**Exercise brief**: Please transcribe the entries that follow exactly as they stand, skipping each picture.
─── Material to process ───
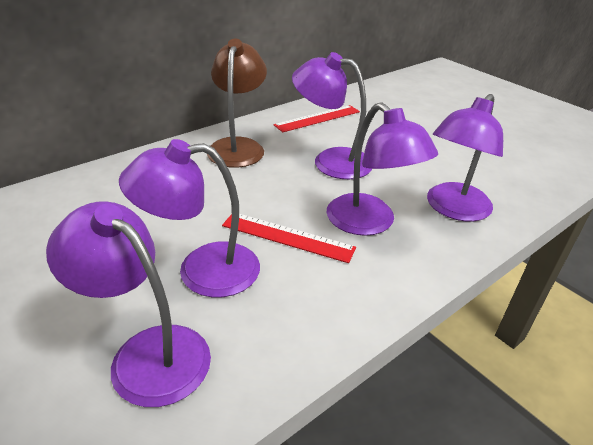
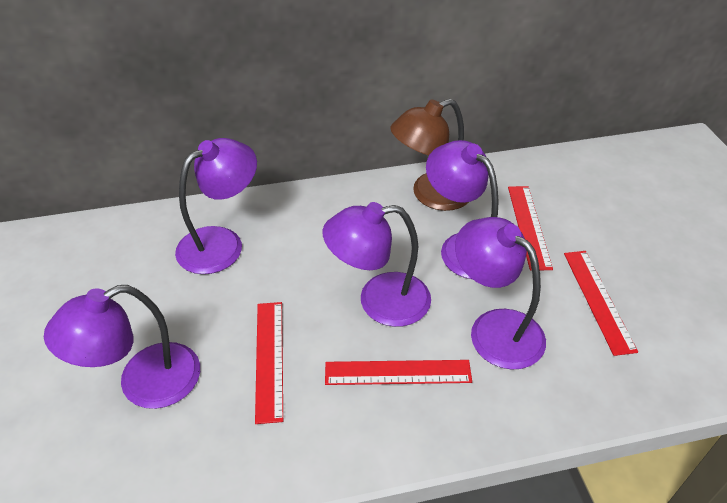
red ruler: 2 -> 4

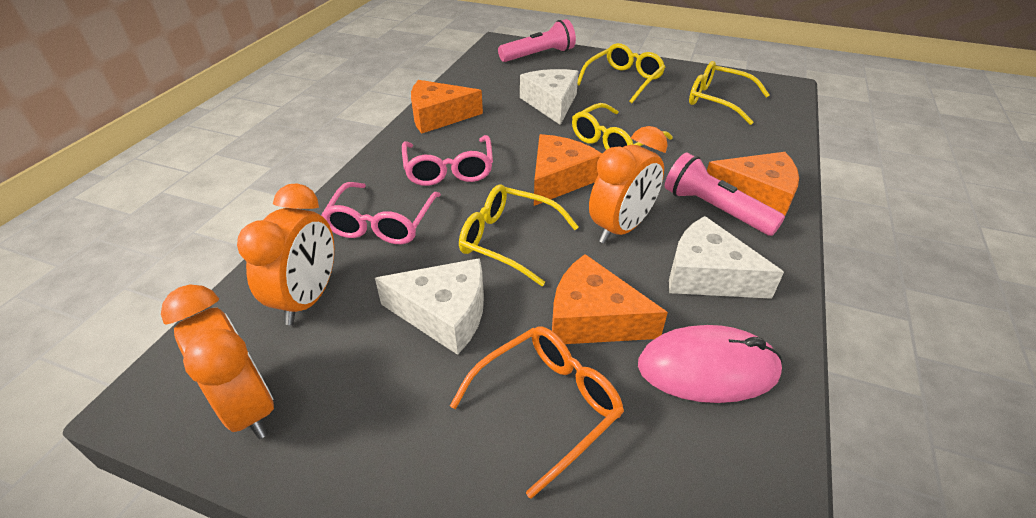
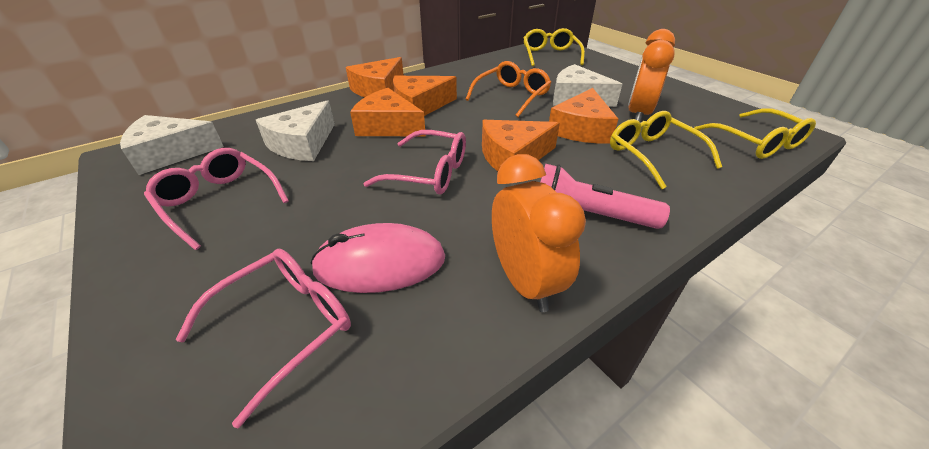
orange cheese: 4 -> 5
orange clock: 3 -> 2
pink flashlight: 2 -> 1
pink glasses: 2 -> 3
yellow glasses: 4 -> 3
───
**Response to the exercise**:
red ruler: 2 -> 4

orange cheese: 4 -> 5
orange clock: 3 -> 2
pink flashlight: 2 -> 1
pink glasses: 2 -> 3
yellow glasses: 4 -> 3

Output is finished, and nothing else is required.